• Exercise instructions: A word-for-word transcription of every record is needed.

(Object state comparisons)
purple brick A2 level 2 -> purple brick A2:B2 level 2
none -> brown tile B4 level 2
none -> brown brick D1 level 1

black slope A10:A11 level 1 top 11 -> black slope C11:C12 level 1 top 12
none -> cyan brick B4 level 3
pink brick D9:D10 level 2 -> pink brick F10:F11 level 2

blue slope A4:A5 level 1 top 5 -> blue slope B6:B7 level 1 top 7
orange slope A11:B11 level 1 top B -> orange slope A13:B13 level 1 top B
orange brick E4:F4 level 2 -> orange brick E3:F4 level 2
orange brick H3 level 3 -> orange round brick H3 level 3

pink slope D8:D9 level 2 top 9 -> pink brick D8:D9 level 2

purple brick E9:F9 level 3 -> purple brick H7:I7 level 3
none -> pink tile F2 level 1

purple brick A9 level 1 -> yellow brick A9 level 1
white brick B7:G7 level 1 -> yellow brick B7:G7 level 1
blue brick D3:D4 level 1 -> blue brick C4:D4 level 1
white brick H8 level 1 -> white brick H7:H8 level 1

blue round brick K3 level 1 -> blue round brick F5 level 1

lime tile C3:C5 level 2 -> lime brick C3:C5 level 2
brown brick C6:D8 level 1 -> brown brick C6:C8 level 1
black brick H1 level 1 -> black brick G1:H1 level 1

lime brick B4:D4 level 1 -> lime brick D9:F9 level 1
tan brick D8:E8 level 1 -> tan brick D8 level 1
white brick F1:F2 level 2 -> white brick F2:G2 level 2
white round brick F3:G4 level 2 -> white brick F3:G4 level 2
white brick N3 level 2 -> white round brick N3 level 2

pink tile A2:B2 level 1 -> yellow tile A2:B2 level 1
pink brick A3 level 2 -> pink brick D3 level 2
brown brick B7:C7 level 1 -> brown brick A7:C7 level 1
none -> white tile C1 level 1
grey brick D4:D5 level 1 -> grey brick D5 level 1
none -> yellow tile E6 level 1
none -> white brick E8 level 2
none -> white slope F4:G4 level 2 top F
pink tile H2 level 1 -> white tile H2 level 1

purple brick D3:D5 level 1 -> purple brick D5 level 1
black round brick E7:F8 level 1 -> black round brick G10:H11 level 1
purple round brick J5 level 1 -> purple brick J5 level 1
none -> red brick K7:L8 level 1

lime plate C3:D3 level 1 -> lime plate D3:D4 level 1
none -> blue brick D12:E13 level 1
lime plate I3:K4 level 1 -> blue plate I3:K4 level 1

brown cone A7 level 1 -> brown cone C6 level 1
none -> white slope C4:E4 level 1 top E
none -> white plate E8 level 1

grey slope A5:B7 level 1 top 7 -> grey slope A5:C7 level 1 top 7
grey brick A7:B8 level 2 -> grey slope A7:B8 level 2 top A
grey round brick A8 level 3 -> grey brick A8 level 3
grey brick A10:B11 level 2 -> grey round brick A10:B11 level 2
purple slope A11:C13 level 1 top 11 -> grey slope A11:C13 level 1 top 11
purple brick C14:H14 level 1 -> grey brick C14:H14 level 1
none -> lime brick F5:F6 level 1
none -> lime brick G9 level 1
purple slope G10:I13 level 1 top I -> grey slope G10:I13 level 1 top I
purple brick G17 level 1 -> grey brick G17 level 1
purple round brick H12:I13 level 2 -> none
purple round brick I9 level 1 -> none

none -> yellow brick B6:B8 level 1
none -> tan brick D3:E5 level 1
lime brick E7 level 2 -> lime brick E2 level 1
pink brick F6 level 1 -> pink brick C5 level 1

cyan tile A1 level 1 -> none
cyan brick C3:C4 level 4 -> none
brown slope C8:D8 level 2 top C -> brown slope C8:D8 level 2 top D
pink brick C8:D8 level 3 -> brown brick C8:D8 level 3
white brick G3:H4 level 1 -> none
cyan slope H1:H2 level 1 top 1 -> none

• Exercise answer:
purple brick A2 level 2 -> purple brick A2:B2 level 2
none -> brown tile B4 level 2
none -> brown brick D1 level 1

black slope A10:A11 level 1 top 11 -> black slope C11:C12 level 1 top 12
none -> cyan brick B4 level 3
pink brick D9:D10 level 2 -> pink brick F10:F11 level 2

blue slope A4:A5 level 1 top 5 -> blue slope B6:B7 level 1 top 7
orange slope A11:B11 level 1 top B -> orange slope A13:B13 level 1 top B
orange brick E4:F4 level 2 -> orange brick E3:F4 level 2
orange brick H3 level 3 -> orange round brick H3 level 3

pink slope D8:D9 level 2 top 9 -> pink brick D8:D9 level 2

purple brick E9:F9 level 3 -> purple brick H7:I7 level 3
none -> pink tile F2 level 1

purple brick A9 level 1 -> yellow brick A9 level 1
white brick B7:G7 level 1 -> yellow brick B7:G7 level 1
blue brick D3:D4 level 1 -> blue brick C4:D4 level 1
white brick H8 level 1 -> white brick H7:H8 level 1

blue round brick K3 level 1 -> blue round brick F5 level 1

lime tile C3:C5 level 2 -> lime brick C3:C5 level 2
brown brick C6:D8 level 1 -> brown brick C6:C8 level 1
black brick H1 level 1 -> black brick G1:H1 level 1

lime brick B4:D4 level 1 -> lime brick D9:F9 level 1
tan brick D8:E8 level 1 -> tan brick D8 level 1
white brick F1:F2 level 2 -> white brick F2:G2 level 2
white round brick F3:G4 level 2 -> white brick F3:G4 level 2
white brick N3 level 2 -> white round brick N3 level 2

pink tile A2:B2 level 1 -> yellow tile A2:B2 level 1
pink brick A3 level 2 -> pink brick D3 level 2
brown brick B7:C7 level 1 -> brown brick A7:C7 level 1
none -> white tile C1 level 1
grey brick D4:D5 level 1 -> grey brick D5 level 1
none -> yellow tile E6 level 1
none -> white brick E8 level 2
none -> white slope F4:G4 level 2 top F
pink tile H2 level 1 -> white tile H2 level 1

purple brick D3:D5 level 1 -> purple brick D5 level 1
black round brick E7:F8 level 1 -> black round brick G10:H11 level 1
purple round brick J5 level 1 -> purple brick J5 level 1
none -> red brick K7:L8 level 1

lime plate C3:D3 level 1 -> lime plate D3:D4 level 1
none -> blue brick D12:E13 level 1
lime plate I3:K4 level 1 -> blue plate I3:K4 level 1

brown cone A7 level 1 -> brown cone C6 level 1
none -> white slope C4:E4 level 1 top E
none -> white plate E8 level 1

grey slope A5:B7 level 1 top 7 -> grey slope A5:C7 level 1 top 7
grey brick A7:B8 level 2 -> grey slope A7:B8 level 2 top A
grey round brick A8 level 3 -> grey brick A8 level 3
grey brick A10:B11 level 2 -> grey round brick A10:B11 level 2
purple slope A11:C13 level 1 top 11 -> grey slope A11:C13 level 1 top 11
purple brick C14:H14 level 1 -> grey brick C14:H14 level 1
none -> lime brick F5:F6 level 1
none -> lime brick G9 level 1
purple slope G10:I13 level 1 top I -> grey slope G10:I13 level 1 top I
purple brick G17 level 1 -> grey brick G17 level 1
purple round brick H12:I13 level 2 -> none
purple round brick I9 level 1 -> none

none -> yellow brick B6:B8 level 1
none -> tan brick D3:E5 level 1
lime brick E7 level 2 -> lime brick E2 level 1
pink brick F6 level 1 -> pink brick C5 level 1

cyan tile A1 level 1 -> none
cyan brick C3:C4 level 4 -> none
brown slope C8:D8 level 2 top C -> brown slope C8:D8 level 2 top D
pink brick C8:D8 level 3 -> brown brick C8:D8 level 3
white brick G3:H4 level 1 -> none
cyan slope H1:H2 level 1 top 1 -> none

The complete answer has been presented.